Only one portion of the data is to be written out: from the line bearing "RGB pin G: A4 -> D8" through the line bearing "SONAR2 pin ECHO: D11 -> D5". Write it exactly as it appears.

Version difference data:
* * *
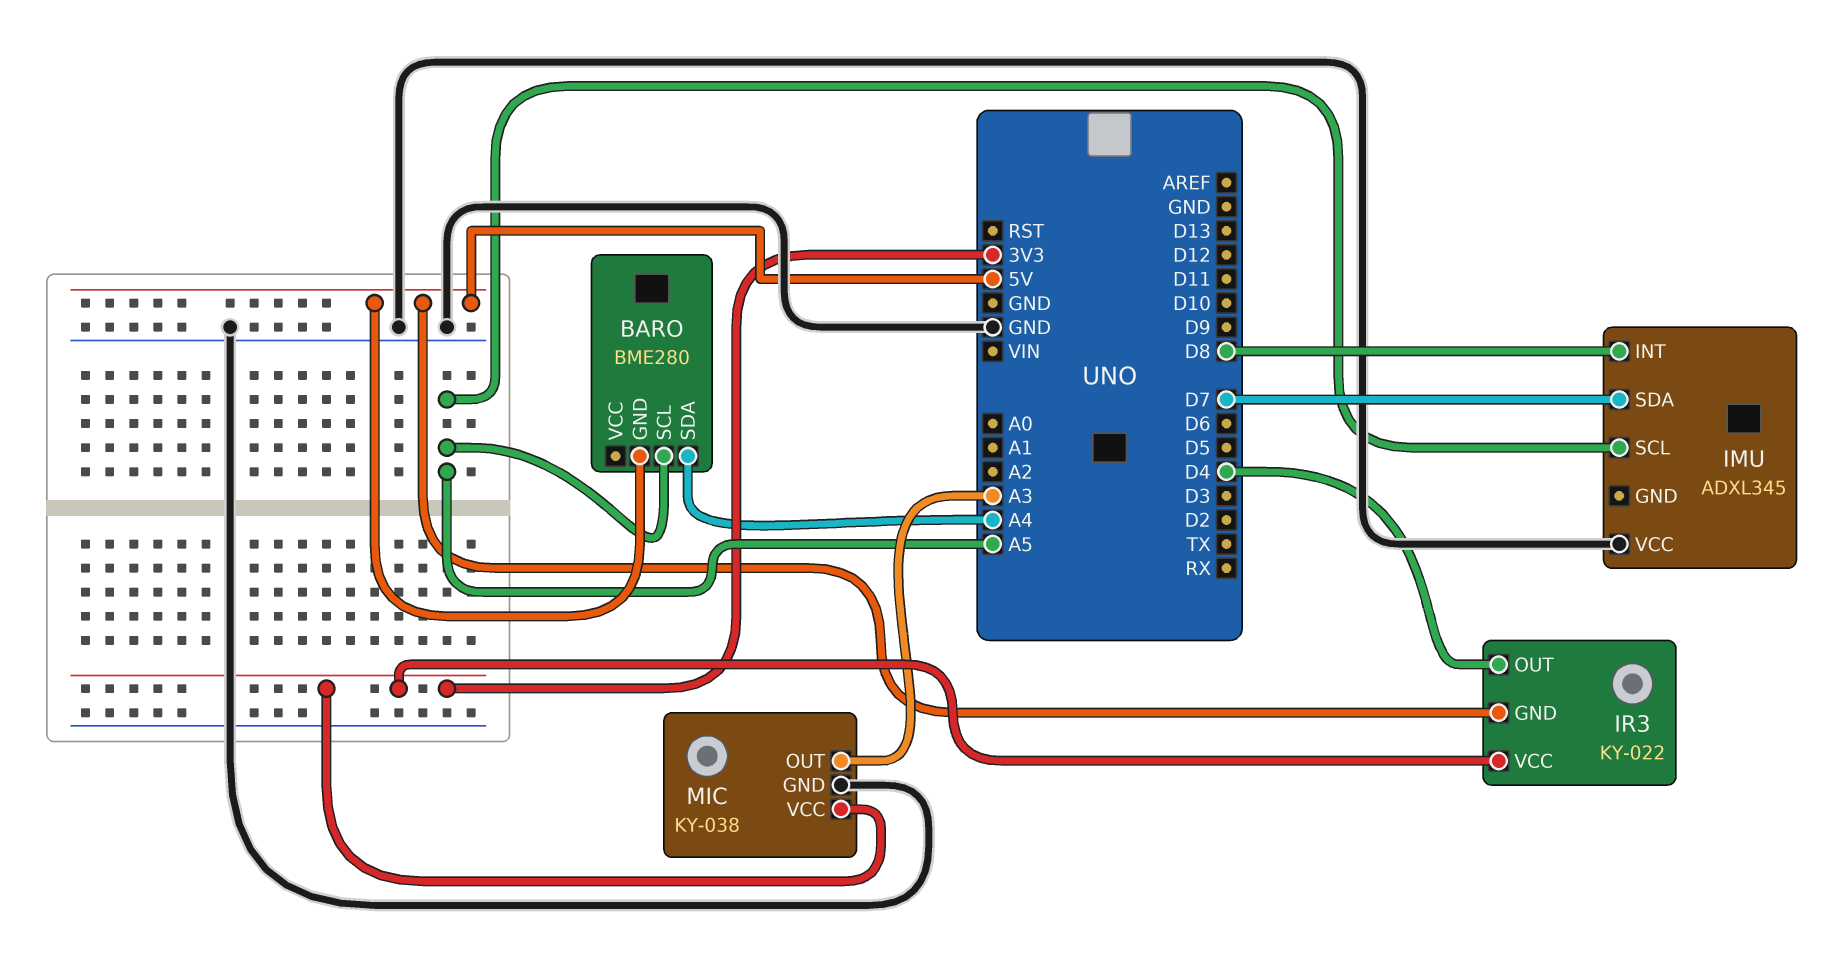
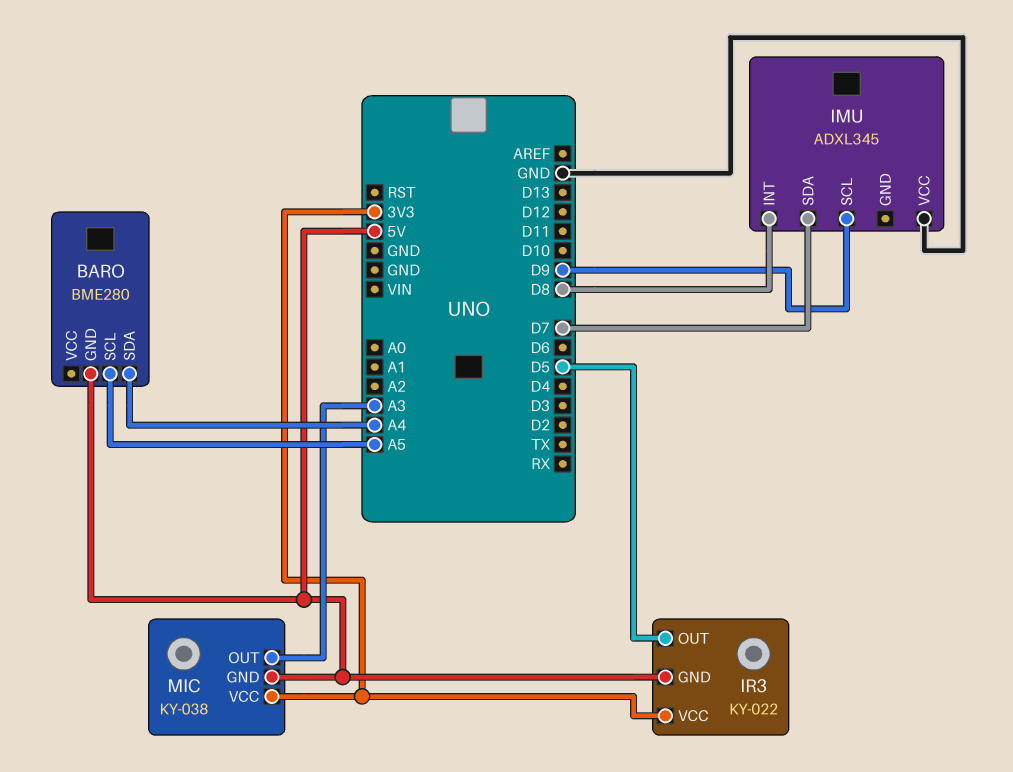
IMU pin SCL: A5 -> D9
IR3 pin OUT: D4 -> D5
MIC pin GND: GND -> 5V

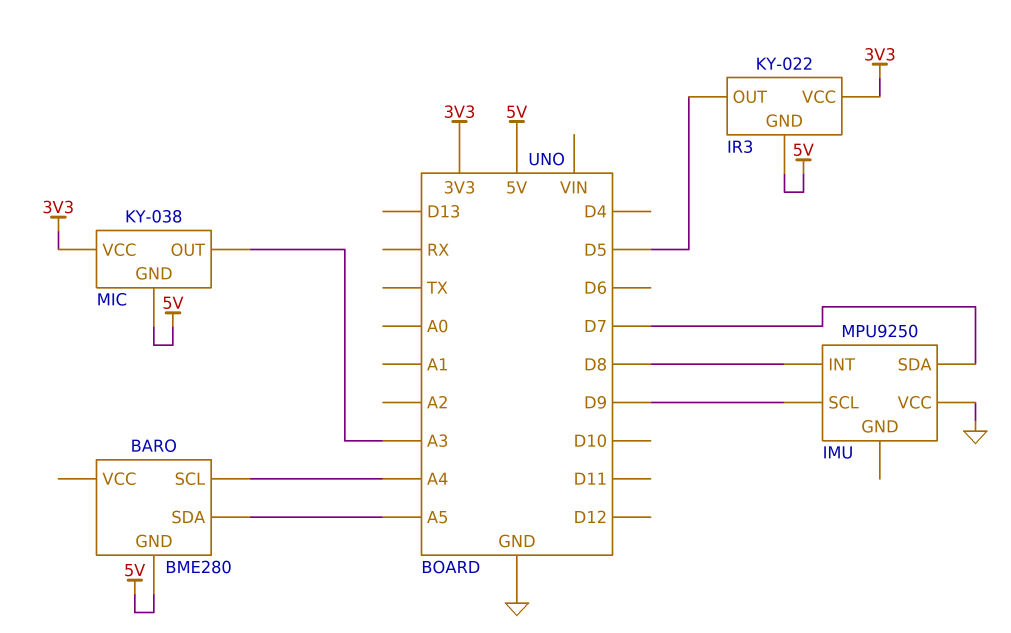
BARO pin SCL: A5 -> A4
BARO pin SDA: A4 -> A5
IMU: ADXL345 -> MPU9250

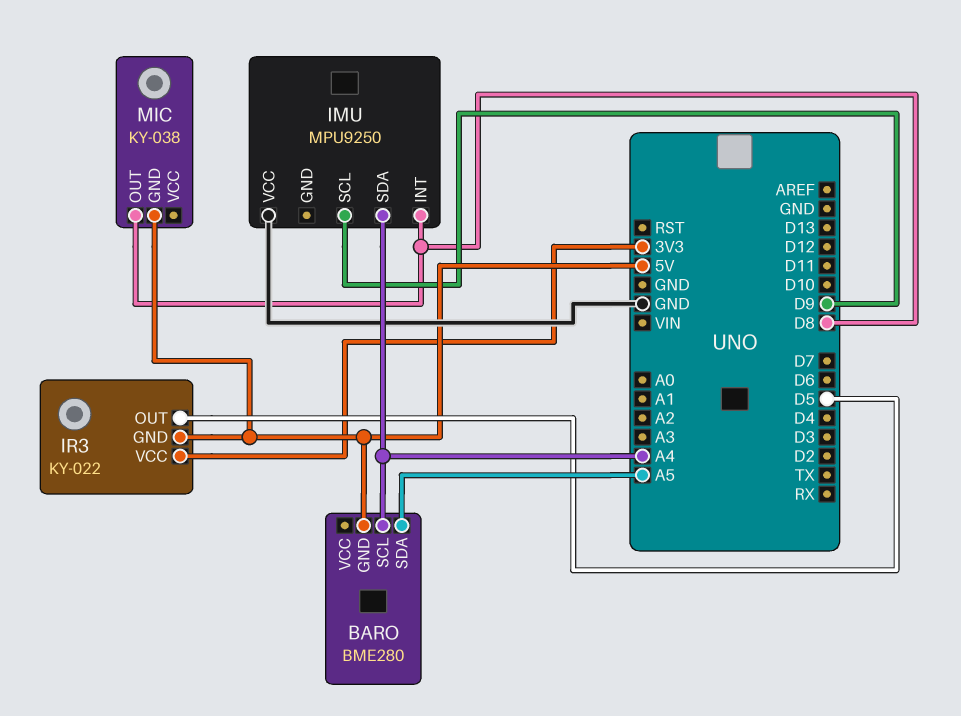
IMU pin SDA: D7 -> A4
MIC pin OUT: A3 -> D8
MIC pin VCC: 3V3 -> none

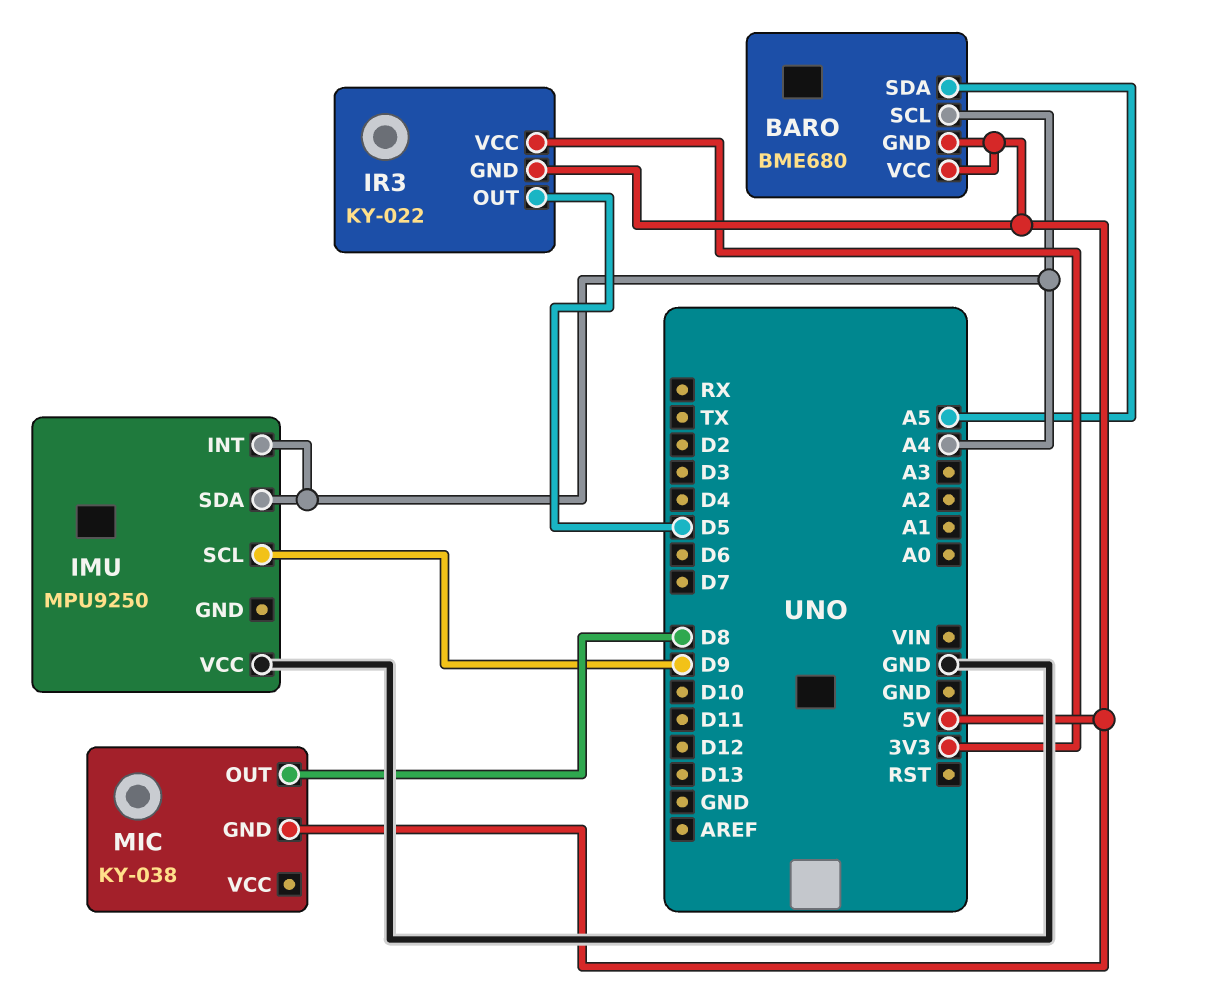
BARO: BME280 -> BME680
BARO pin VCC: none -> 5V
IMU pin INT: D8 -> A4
* * *
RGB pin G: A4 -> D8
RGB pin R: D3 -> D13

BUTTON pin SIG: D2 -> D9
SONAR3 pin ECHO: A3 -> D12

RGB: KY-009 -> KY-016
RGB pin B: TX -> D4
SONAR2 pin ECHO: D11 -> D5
* * *
Expected answer.
RGB pin G: A4 -> D8
RGB pin R: D3 -> D13

BUTTON pin SIG: D2 -> D9
SONAR3 pin ECHO: A3 -> D12

RGB: KY-009 -> KY-016
RGB pin B: TX -> D4
SONAR2 pin ECHO: D11 -> D5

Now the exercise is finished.